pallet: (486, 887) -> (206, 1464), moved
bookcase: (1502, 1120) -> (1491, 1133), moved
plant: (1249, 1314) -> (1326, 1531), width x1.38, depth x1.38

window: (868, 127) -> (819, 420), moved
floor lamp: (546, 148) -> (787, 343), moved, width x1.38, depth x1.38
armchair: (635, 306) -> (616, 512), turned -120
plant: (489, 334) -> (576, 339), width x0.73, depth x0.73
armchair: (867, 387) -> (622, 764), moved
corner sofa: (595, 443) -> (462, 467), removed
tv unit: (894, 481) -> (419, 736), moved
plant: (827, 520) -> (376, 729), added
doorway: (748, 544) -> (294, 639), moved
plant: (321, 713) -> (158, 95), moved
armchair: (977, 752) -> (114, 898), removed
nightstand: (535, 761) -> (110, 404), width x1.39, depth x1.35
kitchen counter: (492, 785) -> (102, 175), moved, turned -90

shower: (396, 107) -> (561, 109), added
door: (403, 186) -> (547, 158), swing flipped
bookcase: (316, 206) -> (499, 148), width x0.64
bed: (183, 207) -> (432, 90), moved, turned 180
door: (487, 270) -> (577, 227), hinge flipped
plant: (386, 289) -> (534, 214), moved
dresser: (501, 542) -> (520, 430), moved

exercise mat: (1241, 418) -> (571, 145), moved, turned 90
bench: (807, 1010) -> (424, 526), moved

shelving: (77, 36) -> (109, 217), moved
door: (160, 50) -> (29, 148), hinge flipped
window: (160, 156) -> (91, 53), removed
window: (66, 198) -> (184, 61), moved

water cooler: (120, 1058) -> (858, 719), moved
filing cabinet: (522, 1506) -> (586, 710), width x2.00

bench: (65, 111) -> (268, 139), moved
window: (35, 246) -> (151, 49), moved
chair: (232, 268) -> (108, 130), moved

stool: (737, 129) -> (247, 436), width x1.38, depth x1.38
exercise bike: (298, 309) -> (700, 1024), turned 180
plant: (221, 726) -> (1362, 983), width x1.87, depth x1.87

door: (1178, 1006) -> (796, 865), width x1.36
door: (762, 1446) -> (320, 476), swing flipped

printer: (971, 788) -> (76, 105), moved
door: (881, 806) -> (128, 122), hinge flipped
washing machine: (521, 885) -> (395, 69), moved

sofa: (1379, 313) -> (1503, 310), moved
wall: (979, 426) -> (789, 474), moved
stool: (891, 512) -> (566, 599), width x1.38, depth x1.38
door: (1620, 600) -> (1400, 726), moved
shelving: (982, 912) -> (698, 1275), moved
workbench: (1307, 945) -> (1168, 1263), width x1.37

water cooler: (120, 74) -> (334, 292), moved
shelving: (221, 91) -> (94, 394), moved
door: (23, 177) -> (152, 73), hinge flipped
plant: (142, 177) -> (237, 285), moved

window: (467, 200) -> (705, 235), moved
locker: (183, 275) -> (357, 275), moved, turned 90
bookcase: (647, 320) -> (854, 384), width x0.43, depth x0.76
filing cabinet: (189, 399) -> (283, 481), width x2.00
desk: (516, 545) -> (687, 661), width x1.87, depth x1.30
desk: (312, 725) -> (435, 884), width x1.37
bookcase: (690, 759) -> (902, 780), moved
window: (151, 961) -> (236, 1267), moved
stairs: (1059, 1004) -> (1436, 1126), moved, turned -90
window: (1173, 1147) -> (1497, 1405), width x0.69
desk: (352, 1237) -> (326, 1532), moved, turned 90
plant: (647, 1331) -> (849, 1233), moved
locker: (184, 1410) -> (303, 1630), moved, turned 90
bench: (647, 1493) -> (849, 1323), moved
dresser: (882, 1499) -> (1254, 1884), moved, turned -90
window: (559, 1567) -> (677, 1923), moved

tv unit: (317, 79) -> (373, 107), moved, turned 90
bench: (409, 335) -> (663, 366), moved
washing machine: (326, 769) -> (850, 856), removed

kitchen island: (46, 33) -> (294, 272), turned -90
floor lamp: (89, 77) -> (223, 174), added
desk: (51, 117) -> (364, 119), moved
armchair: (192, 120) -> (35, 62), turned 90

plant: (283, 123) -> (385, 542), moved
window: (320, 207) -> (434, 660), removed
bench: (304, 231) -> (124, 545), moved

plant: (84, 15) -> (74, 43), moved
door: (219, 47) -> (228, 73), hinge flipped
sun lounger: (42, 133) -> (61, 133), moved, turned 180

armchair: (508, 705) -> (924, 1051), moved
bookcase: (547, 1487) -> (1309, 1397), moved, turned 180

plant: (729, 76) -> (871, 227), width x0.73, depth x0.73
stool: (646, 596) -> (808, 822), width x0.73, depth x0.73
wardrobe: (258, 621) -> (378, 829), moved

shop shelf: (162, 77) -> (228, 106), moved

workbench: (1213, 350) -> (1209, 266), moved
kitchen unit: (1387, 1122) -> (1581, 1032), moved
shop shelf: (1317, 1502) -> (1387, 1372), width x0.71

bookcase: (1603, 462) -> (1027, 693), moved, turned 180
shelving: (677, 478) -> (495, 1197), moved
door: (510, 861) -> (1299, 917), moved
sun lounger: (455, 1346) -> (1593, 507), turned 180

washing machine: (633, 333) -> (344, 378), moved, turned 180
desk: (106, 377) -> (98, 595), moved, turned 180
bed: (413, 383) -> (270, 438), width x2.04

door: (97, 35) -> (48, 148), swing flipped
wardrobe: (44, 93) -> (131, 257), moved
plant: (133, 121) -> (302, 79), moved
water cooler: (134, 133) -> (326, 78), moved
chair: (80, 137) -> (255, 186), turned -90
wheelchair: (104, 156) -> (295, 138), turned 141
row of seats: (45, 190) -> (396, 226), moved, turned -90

■ Task instructions
All that belongs in the answer is an exact copy of the lines from the start of the records above through the line with "armchair: (867, 387) -> (622, 764), moved".

■ Response box
pallet: (486, 887) -> (206, 1464), moved
bookcase: (1502, 1120) -> (1491, 1133), moved
plant: (1249, 1314) -> (1326, 1531), width x1.38, depth x1.38

window: (868, 127) -> (819, 420), moved
floor lamp: (546, 148) -> (787, 343), moved, width x1.38, depth x1.38
armchair: (635, 306) -> (616, 512), turned -120
plant: (489, 334) -> (576, 339), width x0.73, depth x0.73
armchair: (867, 387) -> (622, 764), moved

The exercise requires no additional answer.